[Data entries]
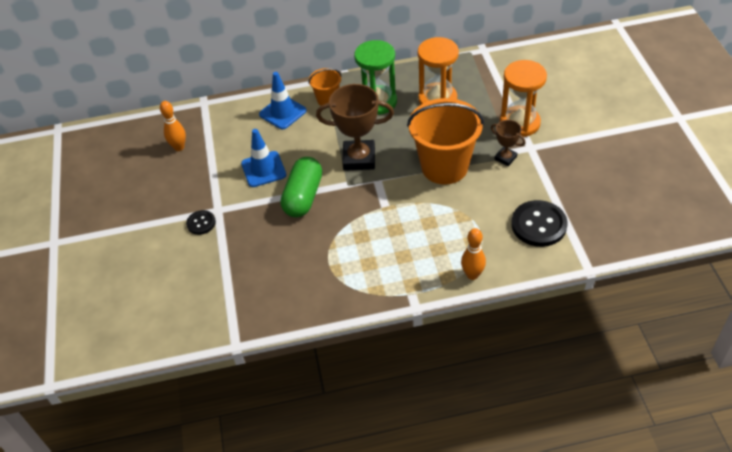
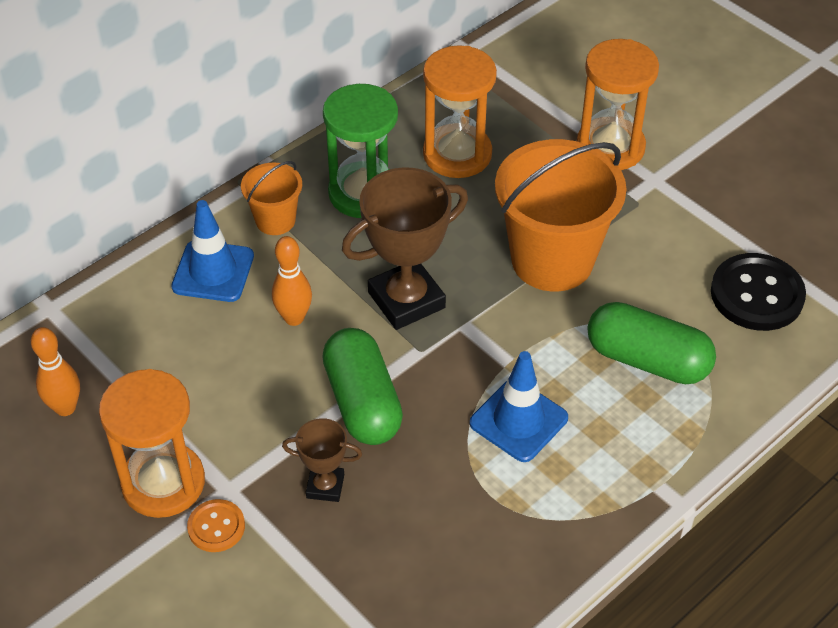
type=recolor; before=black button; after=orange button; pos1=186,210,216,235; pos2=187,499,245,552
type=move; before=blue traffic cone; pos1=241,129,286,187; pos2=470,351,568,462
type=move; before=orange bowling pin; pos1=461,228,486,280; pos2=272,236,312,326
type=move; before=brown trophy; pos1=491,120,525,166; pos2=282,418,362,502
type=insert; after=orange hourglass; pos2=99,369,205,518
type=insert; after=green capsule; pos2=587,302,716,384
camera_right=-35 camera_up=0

> _Aim of the exercise_
Nothing but the lines from the one with "type=move; before=brown trophy;" through the last line of the entries should be repeated, and those exactly.

> _Solution to this exercise_
type=move; before=brown trophy; pos1=491,120,525,166; pos2=282,418,362,502
type=insert; after=orange hourglass; pos2=99,369,205,518
type=insert; after=green capsule; pos2=587,302,716,384
camera_right=-35 camera_up=0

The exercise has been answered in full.